* WHAT TO PRODUCE *
When you copy the entries, match them exactly and omit the pictures.

* PROVIDED RECORDS *
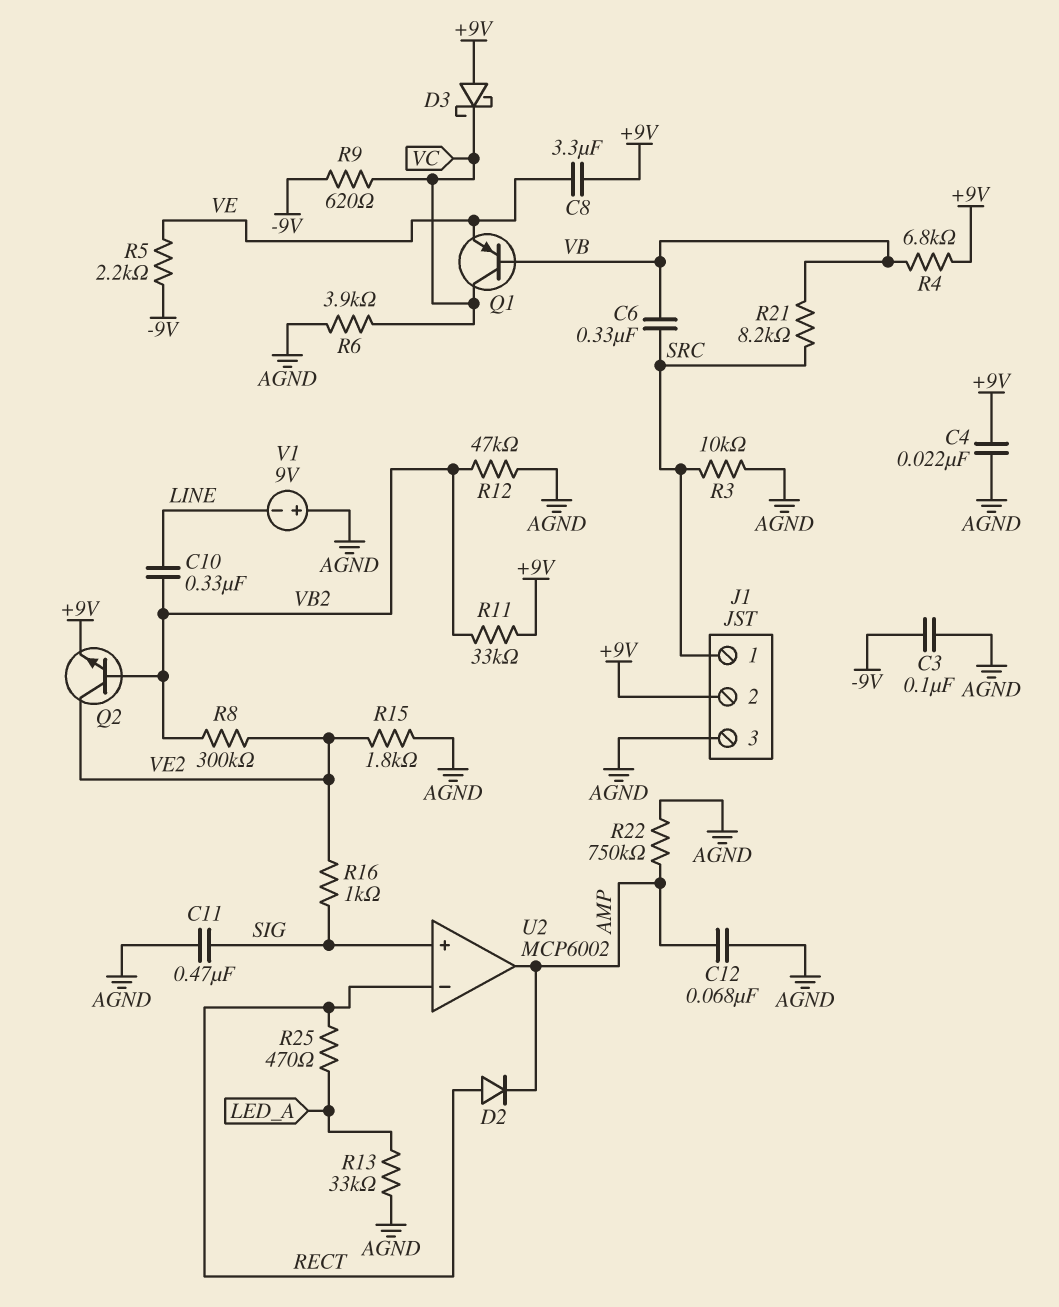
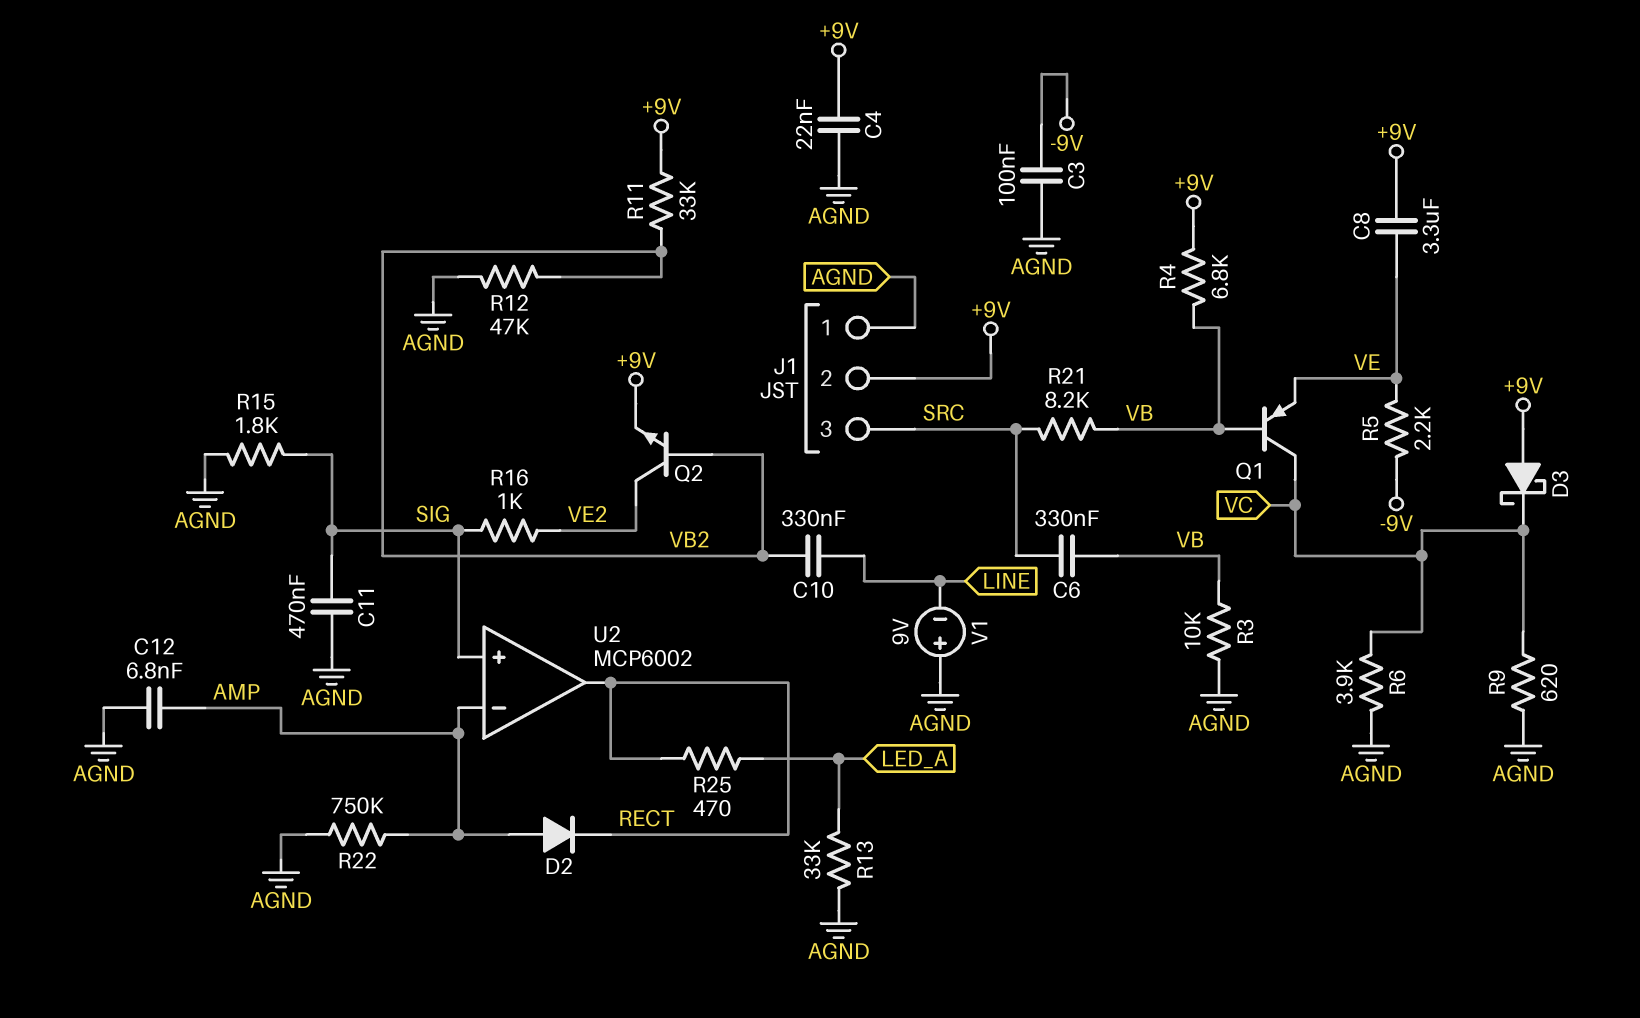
C12: 68nF (AGND, AMP) -> 6.8nF (AGND, AMP)
D2: diode (A RECT, K AMP) -> diode (A AMP, K RECT)
J1 pin 1: SRC -> AGND
J1 pin 3: AGND -> SRC
R3: 10k (AGND, SRC) -> 10k (AGND, VB)
R8: 300k (VB2, VE2) -> none
R9: 620 (-9V, VC) -> 620 (AGND, VC)
R15: 1.8k (AGND, VE2) -> 1.8k (AGND, SIG)
U2 pin in-: RECT -> AMP
U2 pin out: AMP -> RECT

* OUTPUT FOR THIS TASK *
C12: 68nF (AGND, AMP) -> 6.8nF (AGND, AMP)
D2: diode (A RECT, K AMP) -> diode (A AMP, K RECT)
J1 pin 1: SRC -> AGND
J1 pin 3: AGND -> SRC
R3: 10k (AGND, SRC) -> 10k (AGND, VB)
R8: 300k (VB2, VE2) -> none
R9: 620 (-9V, VC) -> 620 (AGND, VC)
R15: 1.8k (AGND, VE2) -> 1.8k (AGND, SIG)
U2 pin in-: RECT -> AMP
U2 pin out: AMP -> RECT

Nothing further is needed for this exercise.